■ COLLECTED MATERIAL ■

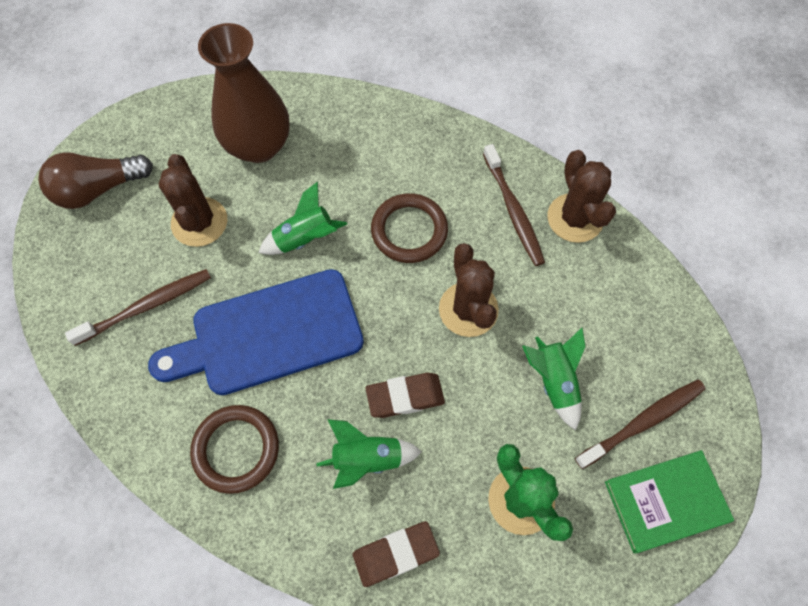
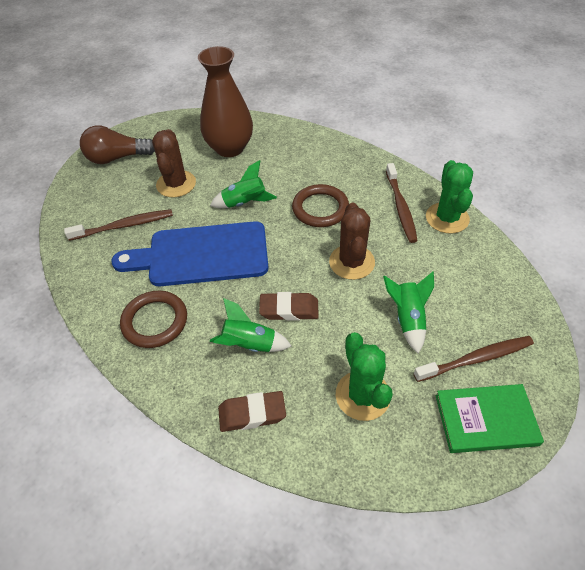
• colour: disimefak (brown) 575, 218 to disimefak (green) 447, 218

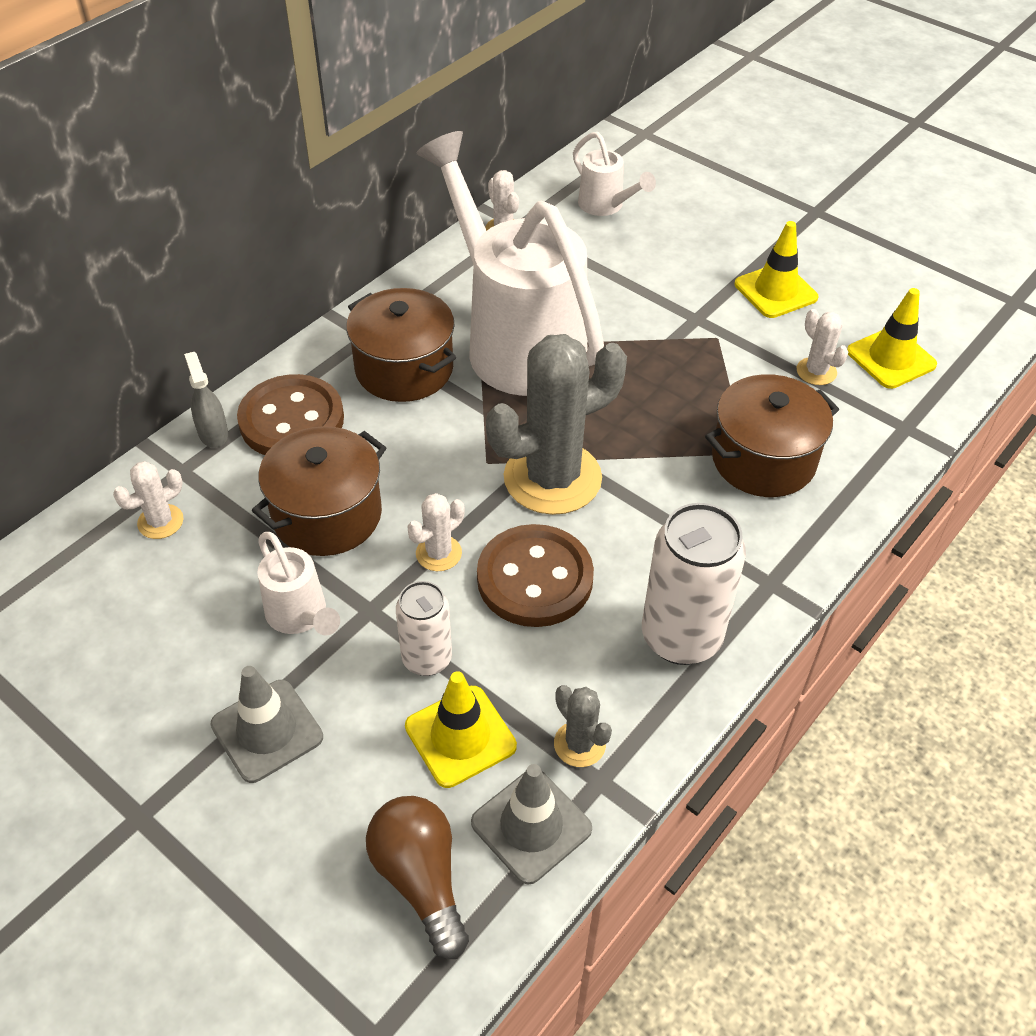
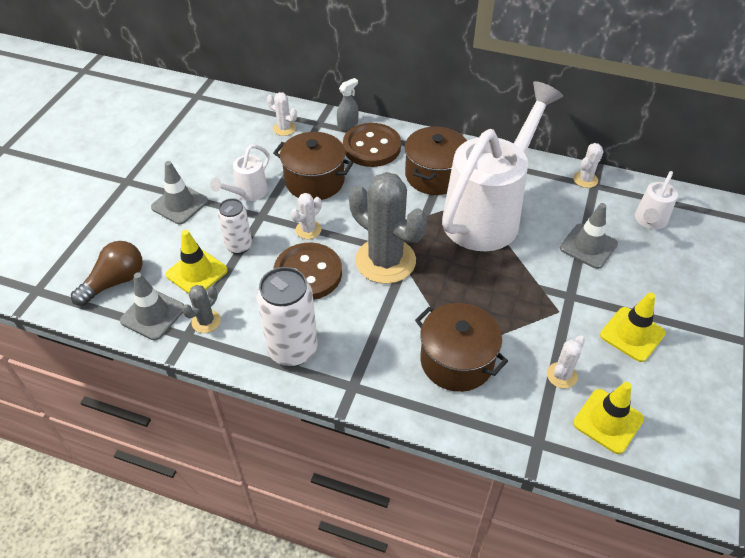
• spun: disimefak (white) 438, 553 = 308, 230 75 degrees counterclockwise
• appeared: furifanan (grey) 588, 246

■ ASSIGNMENT ■
Retype the data shown above exactly, excluding any picture it contains.

■ EXPECTED OUTPUT ■
• colour: disimefak (brown) 575, 218 to disimefak (green) 447, 218

• spun: disimefak (white) 438, 553 = 308, 230 75 degrees counterclockwise
• appeared: furifanan (grey) 588, 246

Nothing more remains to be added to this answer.